▶ Information provided:
————————
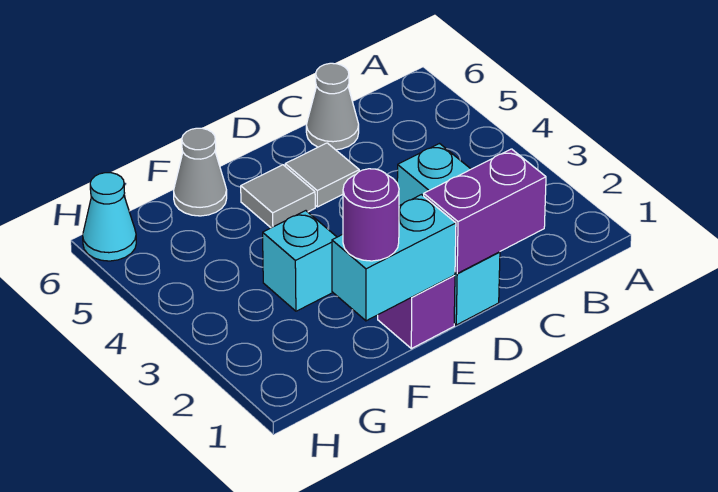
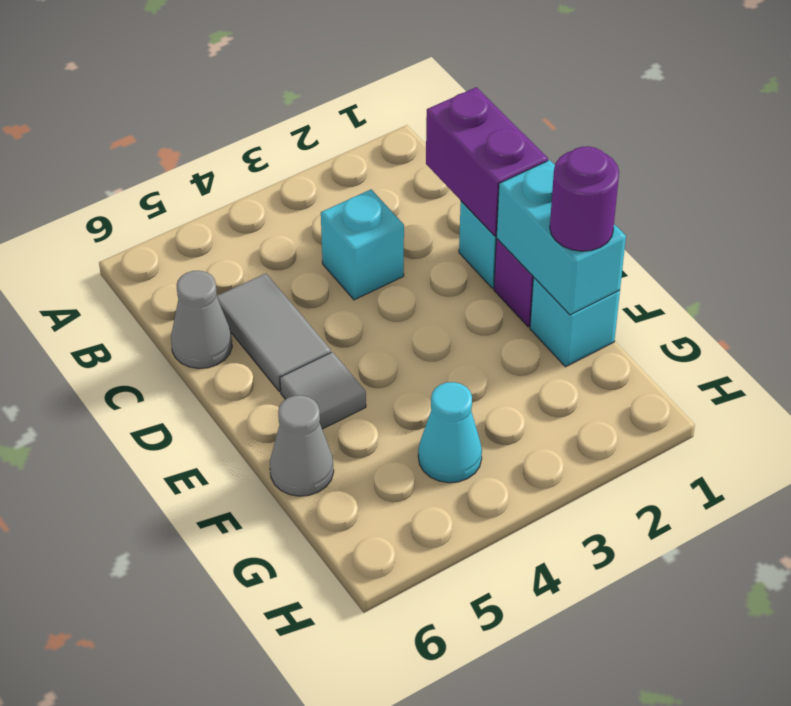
grey tile D5 level 1 -> grey tile C5:D5 level 1
cyan brick F3 level 1 -> cyan brick F1 level 1
cyan cone H6 level 1 -> cyan cone G4 level 1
————————
▶ Exercise prompt: Please restate the whole listing exactly, without any of its pictures.

▶ Result of this task:
grey tile D5 level 1 -> grey tile C5:D5 level 1
cyan brick F3 level 1 -> cyan brick F1 level 1
cyan cone H6 level 1 -> cyan cone G4 level 1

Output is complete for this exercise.